→ **Task details**
From the entries below, output the line with "pink marker [475,189,544,205]" and each following line up to and including the line with "purple shoe [366,341,524,485]", exactly as written.

──────── Records ────────

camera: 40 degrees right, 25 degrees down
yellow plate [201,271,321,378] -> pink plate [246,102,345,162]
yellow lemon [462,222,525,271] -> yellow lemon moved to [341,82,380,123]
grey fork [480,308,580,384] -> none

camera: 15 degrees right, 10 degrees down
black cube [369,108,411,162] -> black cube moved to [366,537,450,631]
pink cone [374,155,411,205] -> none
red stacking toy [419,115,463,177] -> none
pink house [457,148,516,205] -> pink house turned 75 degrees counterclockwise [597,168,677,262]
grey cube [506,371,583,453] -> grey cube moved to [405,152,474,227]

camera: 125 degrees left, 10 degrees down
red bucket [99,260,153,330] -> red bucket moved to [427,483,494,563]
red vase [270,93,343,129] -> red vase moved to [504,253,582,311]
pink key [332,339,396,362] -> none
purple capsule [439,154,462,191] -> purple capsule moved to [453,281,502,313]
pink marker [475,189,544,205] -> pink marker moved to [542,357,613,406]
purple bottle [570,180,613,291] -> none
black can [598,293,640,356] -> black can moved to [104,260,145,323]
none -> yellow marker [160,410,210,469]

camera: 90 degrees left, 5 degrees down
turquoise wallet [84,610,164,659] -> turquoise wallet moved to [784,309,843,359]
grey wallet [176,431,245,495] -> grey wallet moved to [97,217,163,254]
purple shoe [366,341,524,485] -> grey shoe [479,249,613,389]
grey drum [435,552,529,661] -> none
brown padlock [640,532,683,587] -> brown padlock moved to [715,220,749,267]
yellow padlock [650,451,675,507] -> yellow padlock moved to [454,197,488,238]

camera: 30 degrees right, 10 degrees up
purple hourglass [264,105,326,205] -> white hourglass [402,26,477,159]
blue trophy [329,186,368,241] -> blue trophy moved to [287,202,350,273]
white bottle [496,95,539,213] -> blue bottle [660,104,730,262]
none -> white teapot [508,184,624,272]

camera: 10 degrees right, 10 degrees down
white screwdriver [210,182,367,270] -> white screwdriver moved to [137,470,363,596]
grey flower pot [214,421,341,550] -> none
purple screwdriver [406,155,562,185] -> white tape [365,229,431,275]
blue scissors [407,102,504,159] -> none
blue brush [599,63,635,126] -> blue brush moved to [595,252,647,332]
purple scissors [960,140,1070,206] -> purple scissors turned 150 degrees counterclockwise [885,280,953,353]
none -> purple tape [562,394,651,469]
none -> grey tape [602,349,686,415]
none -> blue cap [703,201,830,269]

────────

→ **Written solution**
pink marker [475,189,544,205] -> pink marker moved to [542,357,613,406]
purple bottle [570,180,613,291] -> none
black can [598,293,640,356] -> black can moved to [104,260,145,323]
none -> yellow marker [160,410,210,469]

camera: 90 degrees left, 5 degrees down
turquoise wallet [84,610,164,659] -> turquoise wallet moved to [784,309,843,359]
grey wallet [176,431,245,495] -> grey wallet moved to [97,217,163,254]
purple shoe [366,341,524,485] -> grey shoe [479,249,613,389]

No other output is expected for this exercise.